EXERCISE MATERIALS: Begin

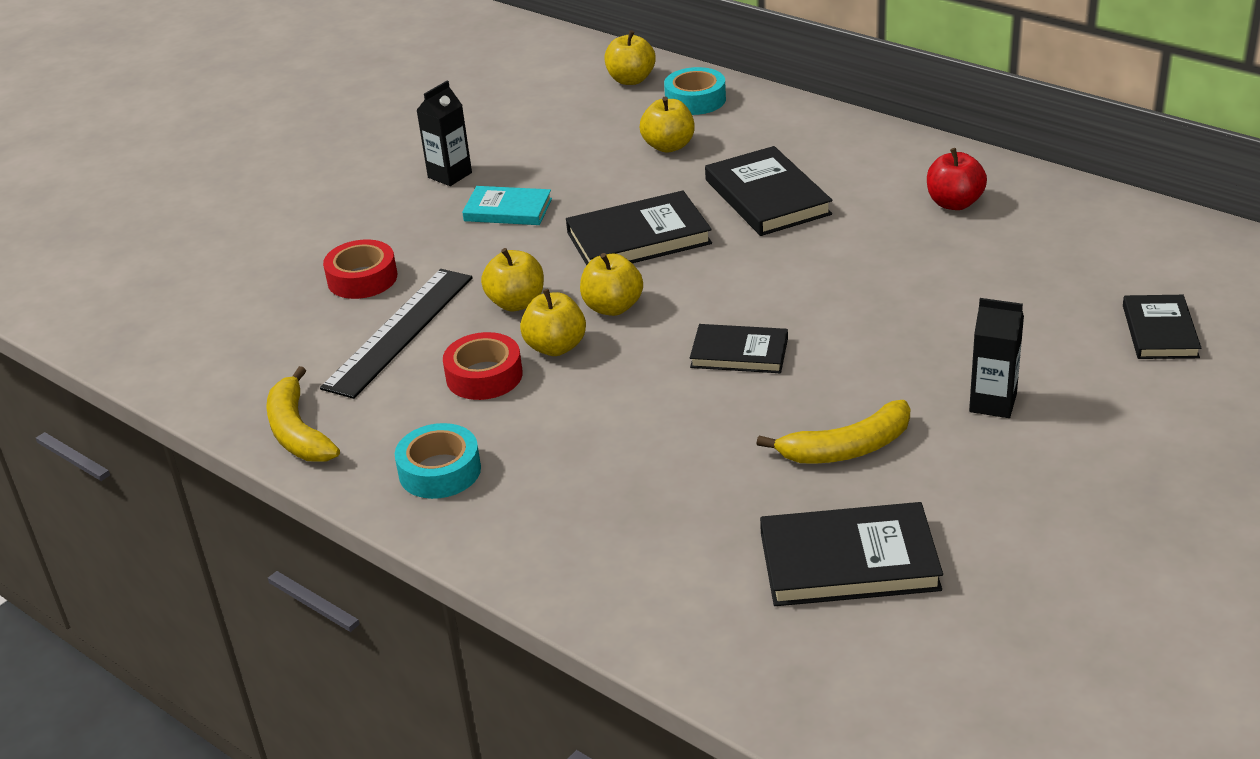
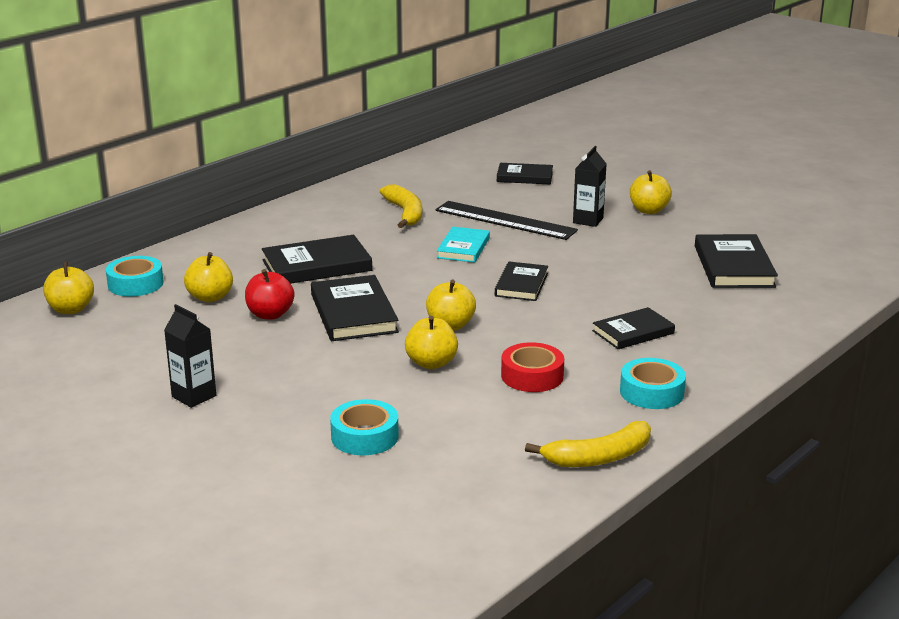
camera: 90 degrees left, 10 degrees down
(362, 278) = (365, 436): red tape -> turquoise tape
(399, 331) = (459, 414): black ruler -> black ruler (505, 220)
(508, 210) = (277, 367): turquoise book -> turquoise book (463, 248)
(555, 347) = (499, 348): yellow apple -> yellow apple (648, 210)
(604, 454) = (633, 332): none -> black book
(847, 448) = (629, 260): yellow banana -> yellow banana (405, 213)
(954, 203) = (359, 211): red apple -> red apple (270, 314)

EXERCISE MATERIALS: End

PROBLEM STATEMENT => Copy out every line in the records where the word "apple" is found.

TASK SOLUTION =>
(555, 347) = (499, 348): yellow apple -> yellow apple (648, 210)
(954, 203) = (359, 211): red apple -> red apple (270, 314)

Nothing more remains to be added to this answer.